### Work to be completed
Return each line of the data below that contains the word "green", copying every such line in full.

-- Opening Marker --

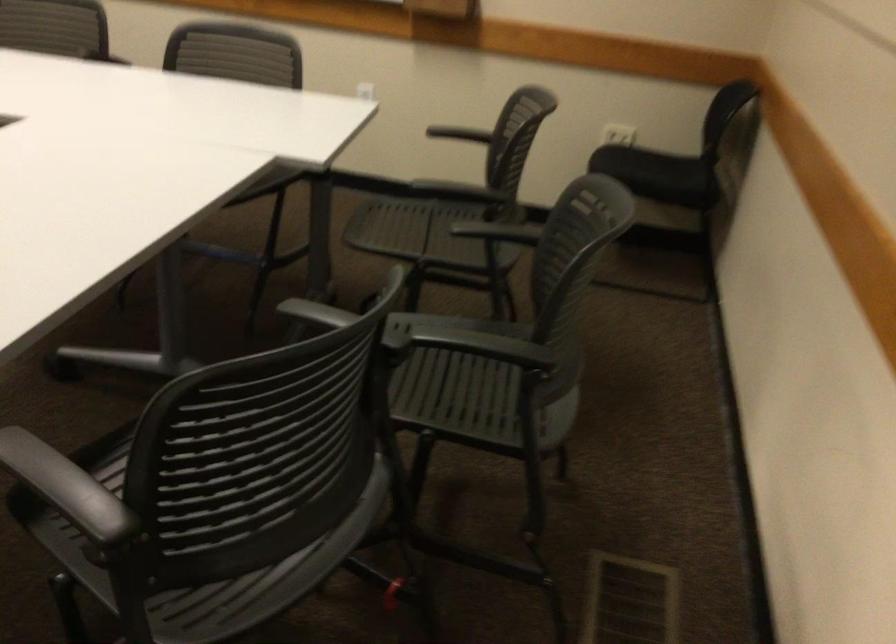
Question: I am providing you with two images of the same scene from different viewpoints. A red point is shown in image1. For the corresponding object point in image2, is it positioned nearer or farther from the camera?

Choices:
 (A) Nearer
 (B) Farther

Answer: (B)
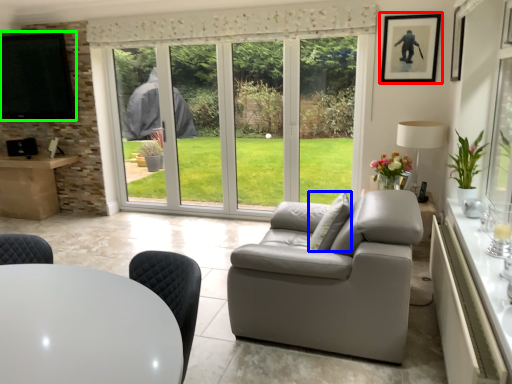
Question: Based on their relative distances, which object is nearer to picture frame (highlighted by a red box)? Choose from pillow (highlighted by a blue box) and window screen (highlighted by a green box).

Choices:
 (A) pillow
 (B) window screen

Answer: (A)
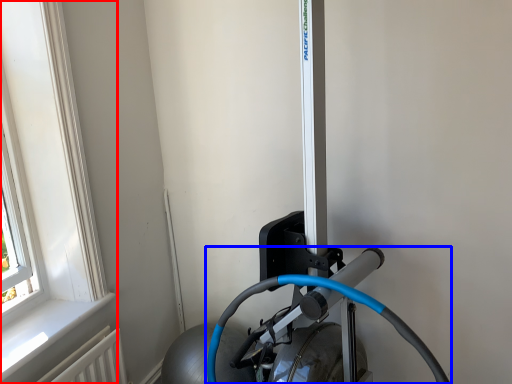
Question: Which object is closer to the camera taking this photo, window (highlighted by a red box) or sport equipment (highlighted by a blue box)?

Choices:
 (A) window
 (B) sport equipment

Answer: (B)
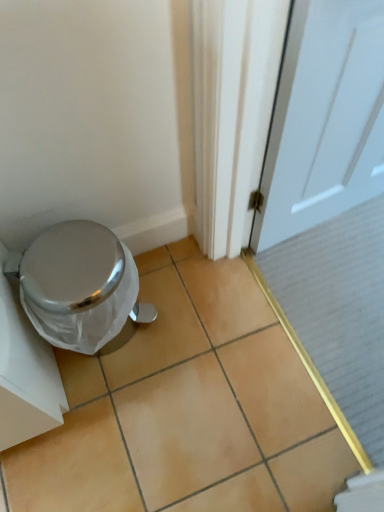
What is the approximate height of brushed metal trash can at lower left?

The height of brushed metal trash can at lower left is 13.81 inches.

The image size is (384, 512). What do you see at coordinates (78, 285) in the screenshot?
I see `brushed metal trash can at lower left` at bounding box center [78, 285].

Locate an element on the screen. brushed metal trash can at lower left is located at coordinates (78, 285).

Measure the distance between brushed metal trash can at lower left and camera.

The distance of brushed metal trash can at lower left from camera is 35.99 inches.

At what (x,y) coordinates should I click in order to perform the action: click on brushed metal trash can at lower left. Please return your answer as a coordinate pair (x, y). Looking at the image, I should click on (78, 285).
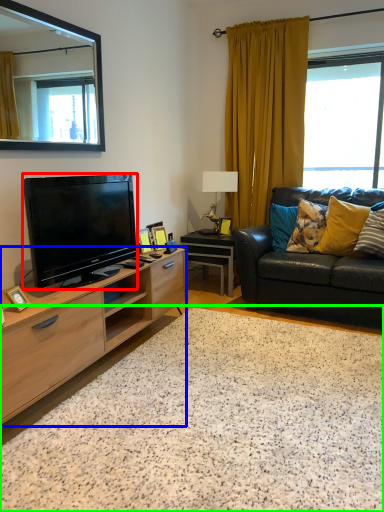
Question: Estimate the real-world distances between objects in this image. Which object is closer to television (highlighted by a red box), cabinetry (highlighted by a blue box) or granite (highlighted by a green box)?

-- Closing Marker --

### Response
Question: Based on their relative distances, which object is nearer to picture frame (highlighted by a red box)? Choose from pillow (highlighted by a blue box) and window screen (highlighted by a green box).
Question: Estimate the real-world distances between objects in this image. Which object is closer to television (highlighted by a red box), cabinetry (highlighted by a blue box) or granite (highlighted by a green box)?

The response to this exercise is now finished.